» DIRECTIONS
Among the entries below, find the lines with "right" and copy them.

» SOURCE DATA
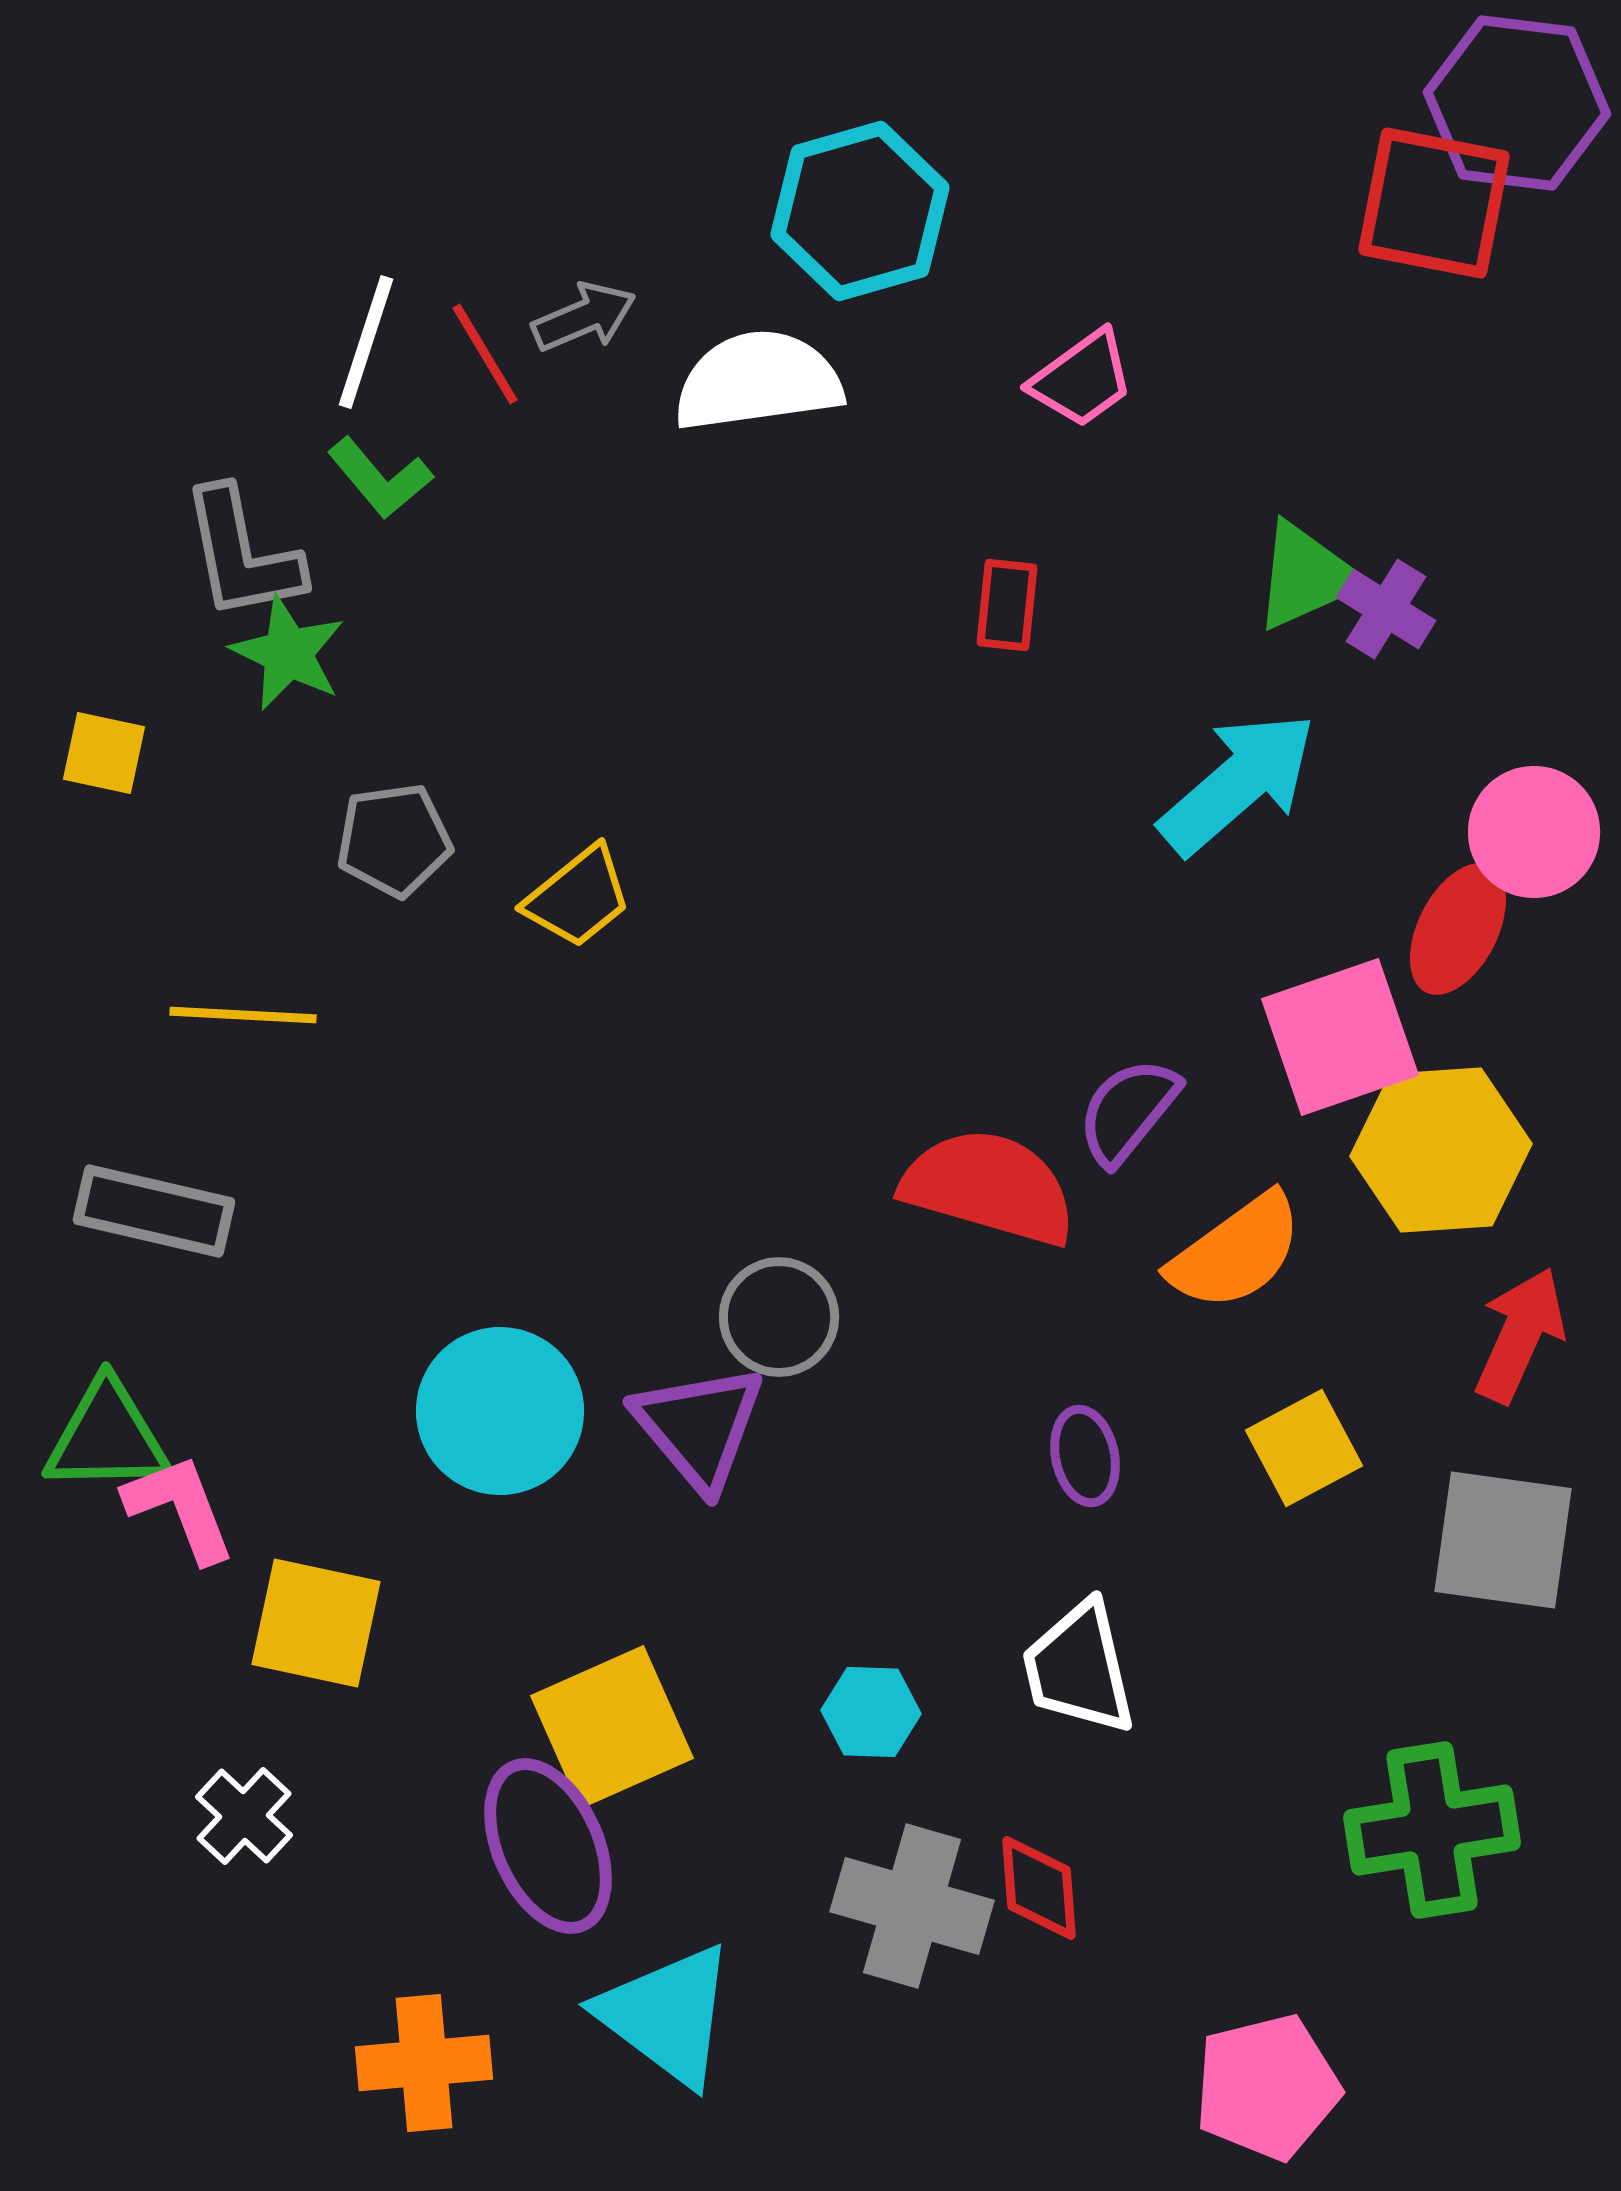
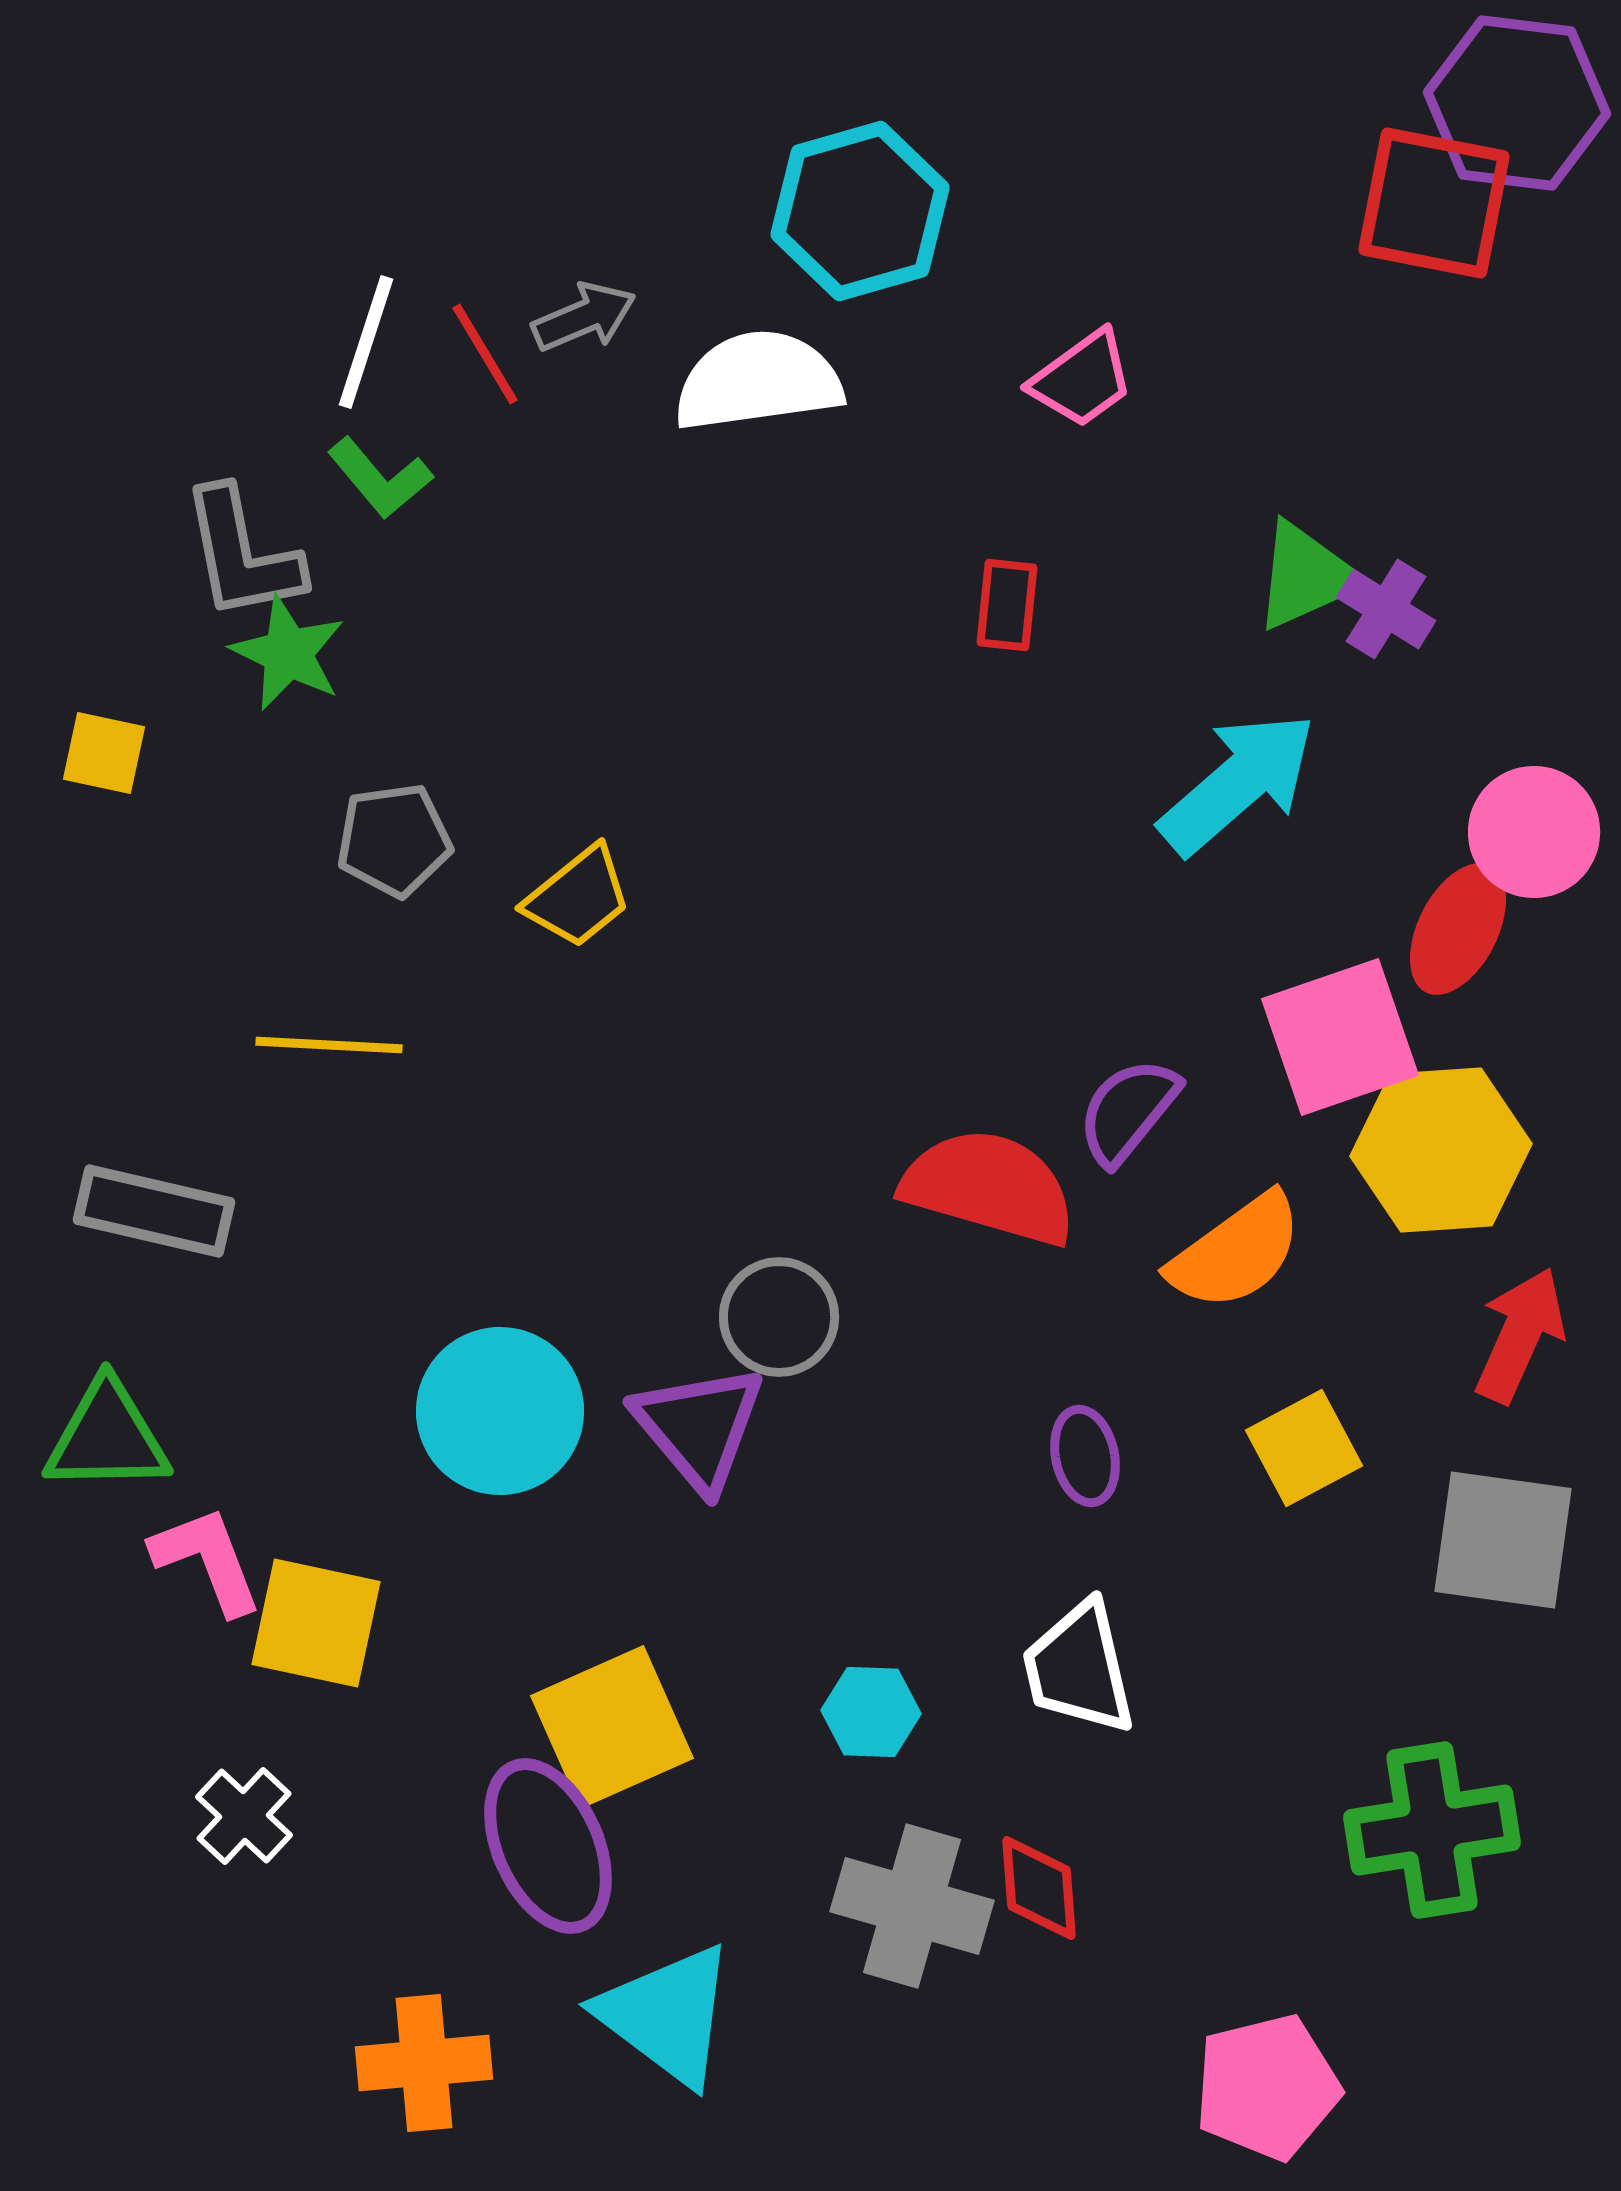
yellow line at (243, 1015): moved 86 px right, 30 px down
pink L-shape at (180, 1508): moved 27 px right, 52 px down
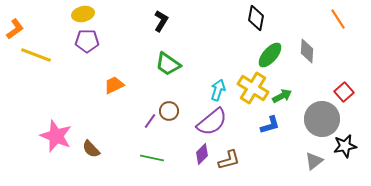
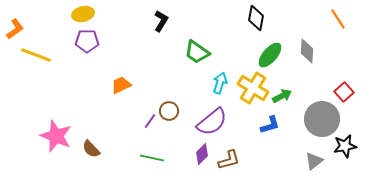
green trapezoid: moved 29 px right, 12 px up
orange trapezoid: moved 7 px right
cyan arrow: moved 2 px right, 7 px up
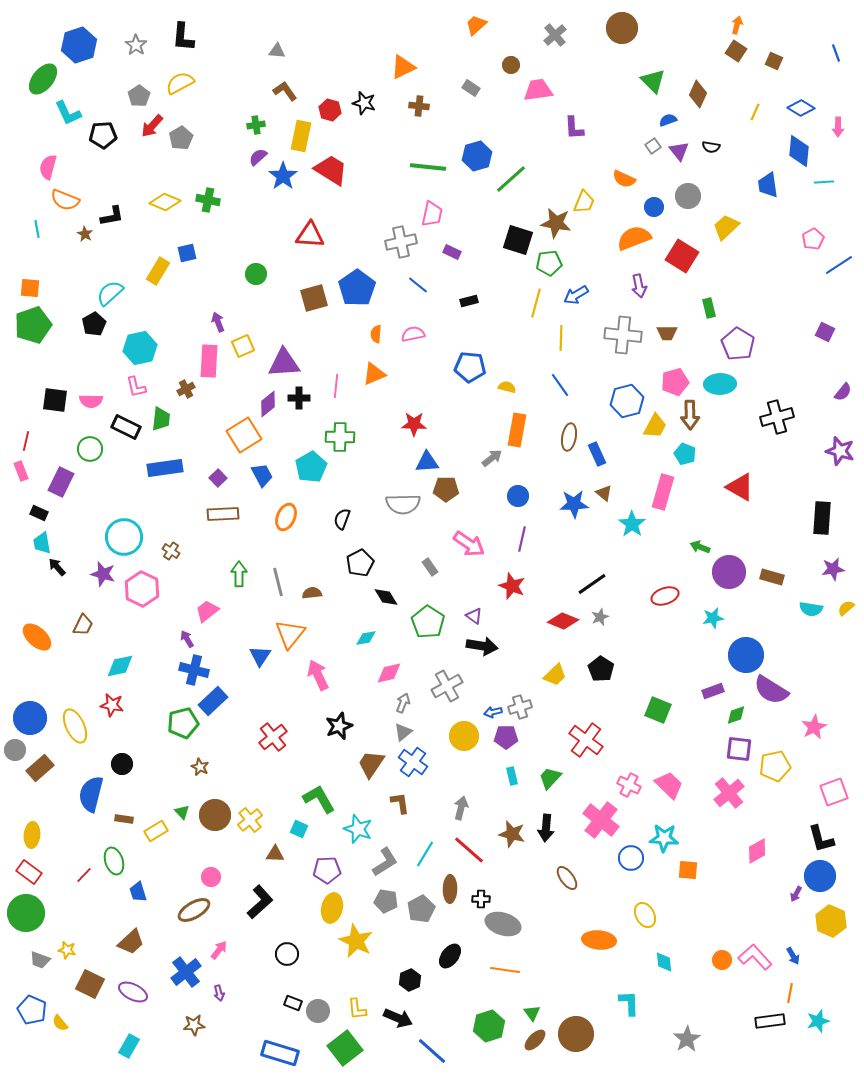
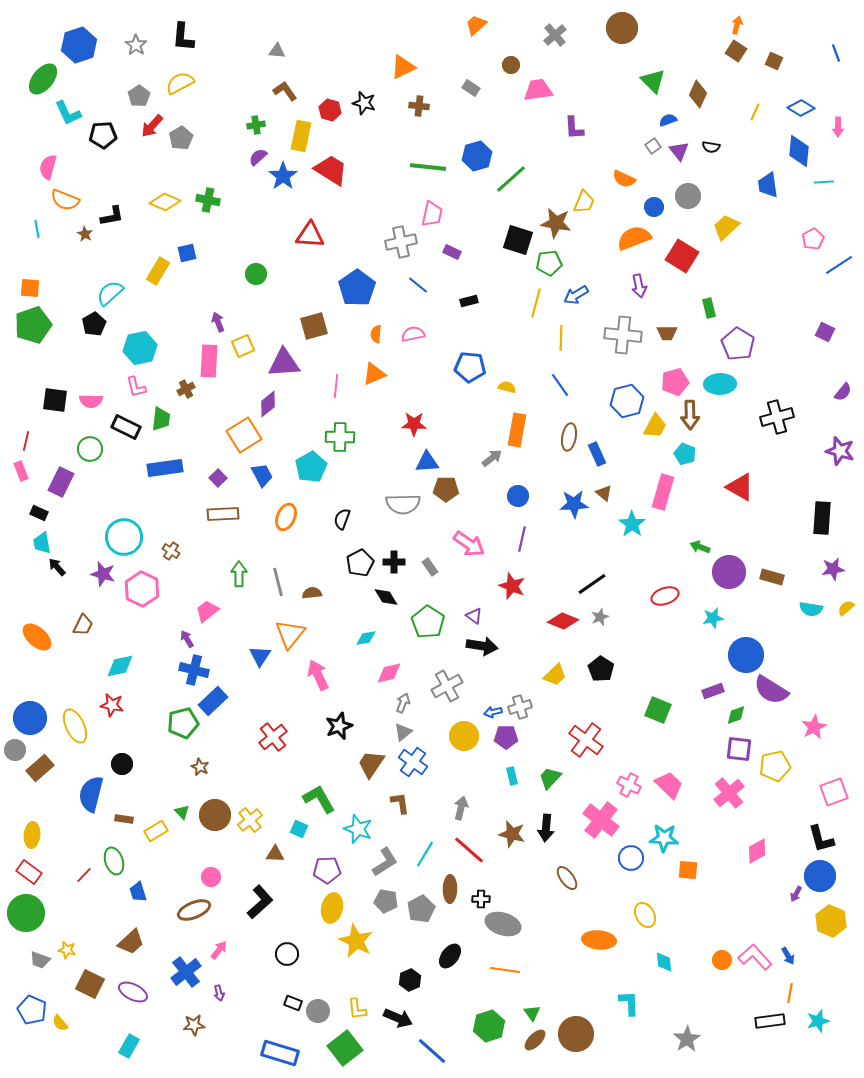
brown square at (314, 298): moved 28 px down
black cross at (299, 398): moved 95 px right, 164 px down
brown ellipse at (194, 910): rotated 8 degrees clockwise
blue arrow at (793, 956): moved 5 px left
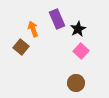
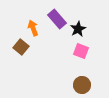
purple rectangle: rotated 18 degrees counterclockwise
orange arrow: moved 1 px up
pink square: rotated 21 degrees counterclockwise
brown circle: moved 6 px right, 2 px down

» RESULT BELOW
yellow line at (243, 1015): moved 86 px right, 30 px down
pink L-shape at (180, 1508): moved 27 px right, 52 px down
green trapezoid: moved 29 px right, 12 px up
orange trapezoid: moved 7 px right
cyan arrow: moved 2 px right, 7 px up
black cross at (299, 398): moved 95 px right, 164 px down
brown circle: moved 6 px right, 2 px down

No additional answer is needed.